Work item: The entries that follow include a run beginning at the line with "(499, 320) = (559, 318): none -> pink pawn" and ending at the line with "(587, 229) = (628, 208): none -> blue nut"; restate that run word for word and leave the rest out.
- Opening Delimiter -
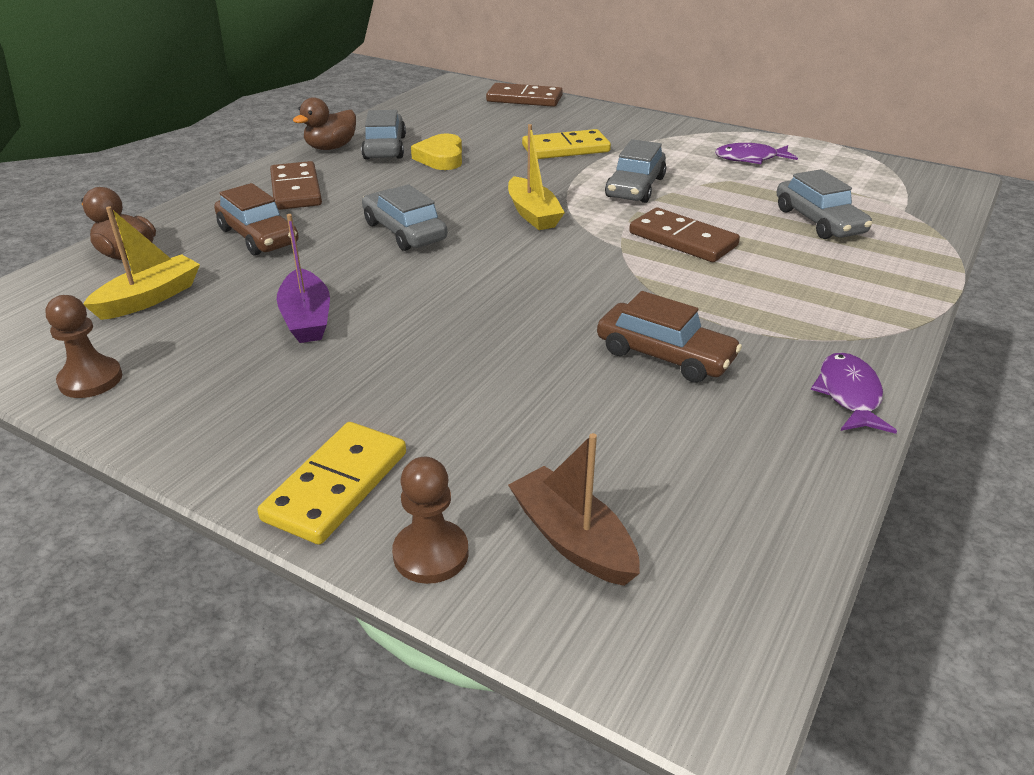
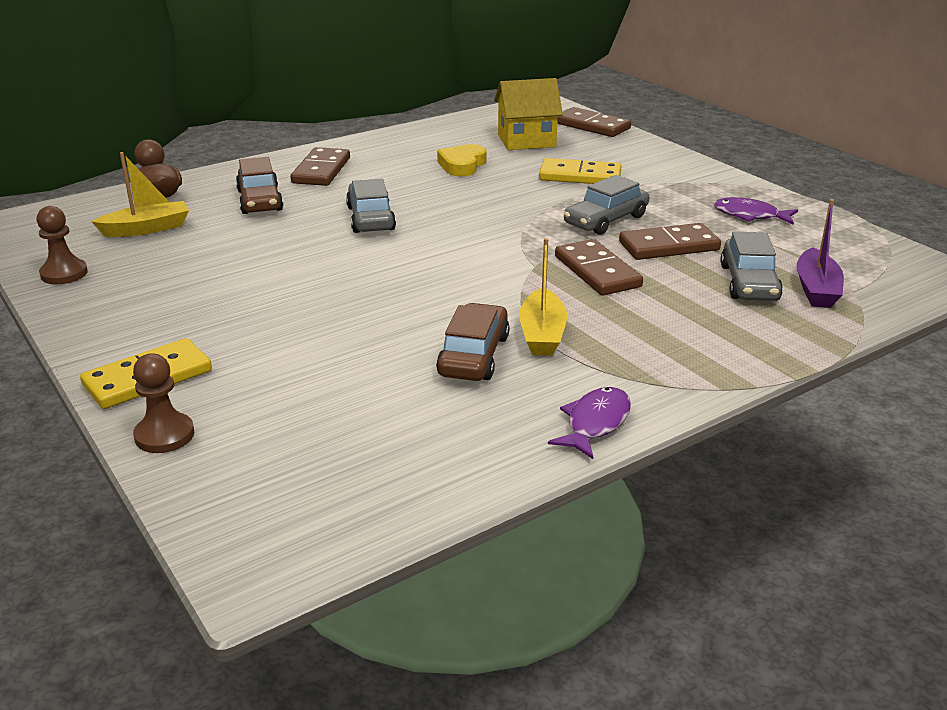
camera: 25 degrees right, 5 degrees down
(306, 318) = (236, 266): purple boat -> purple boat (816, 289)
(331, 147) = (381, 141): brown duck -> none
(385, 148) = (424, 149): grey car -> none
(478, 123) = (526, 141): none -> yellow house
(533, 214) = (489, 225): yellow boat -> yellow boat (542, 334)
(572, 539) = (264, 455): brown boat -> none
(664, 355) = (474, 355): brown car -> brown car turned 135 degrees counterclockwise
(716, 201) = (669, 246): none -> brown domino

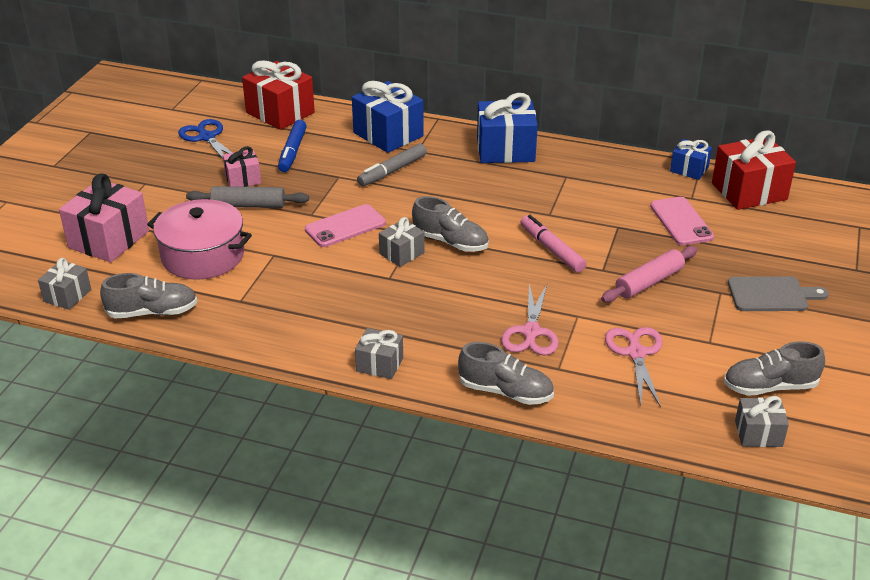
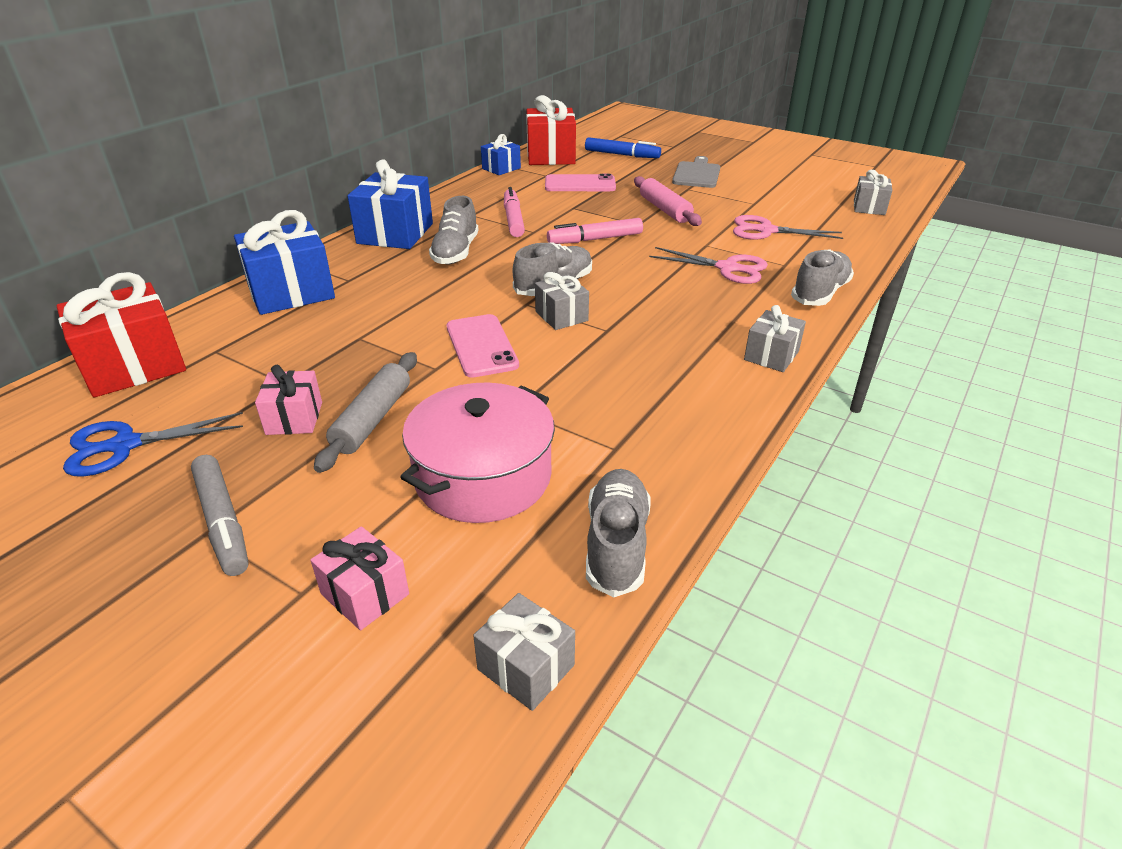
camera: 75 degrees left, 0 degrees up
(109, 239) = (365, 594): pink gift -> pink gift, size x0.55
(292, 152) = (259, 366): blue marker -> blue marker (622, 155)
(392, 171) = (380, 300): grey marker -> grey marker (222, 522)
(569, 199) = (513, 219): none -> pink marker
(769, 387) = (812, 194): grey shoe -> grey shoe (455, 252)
- Closing Delimiter -
- Opening Delimiter -
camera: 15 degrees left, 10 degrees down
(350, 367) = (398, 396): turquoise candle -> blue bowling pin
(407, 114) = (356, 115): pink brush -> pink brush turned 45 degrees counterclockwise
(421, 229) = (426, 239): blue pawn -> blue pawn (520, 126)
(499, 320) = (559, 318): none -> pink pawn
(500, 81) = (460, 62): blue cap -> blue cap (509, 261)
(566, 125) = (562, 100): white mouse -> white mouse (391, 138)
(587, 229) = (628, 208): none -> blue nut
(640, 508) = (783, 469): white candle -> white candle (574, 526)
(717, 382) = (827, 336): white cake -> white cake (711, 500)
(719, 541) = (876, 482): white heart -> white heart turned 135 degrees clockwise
- Closing Delimiter -
Exercise answer:
(499, 320) = (559, 318): none -> pink pawn
(500, 81) = (460, 62): blue cap -> blue cap (509, 261)
(566, 125) = (562, 100): white mouse -> white mouse (391, 138)
(587, 229) = (628, 208): none -> blue nut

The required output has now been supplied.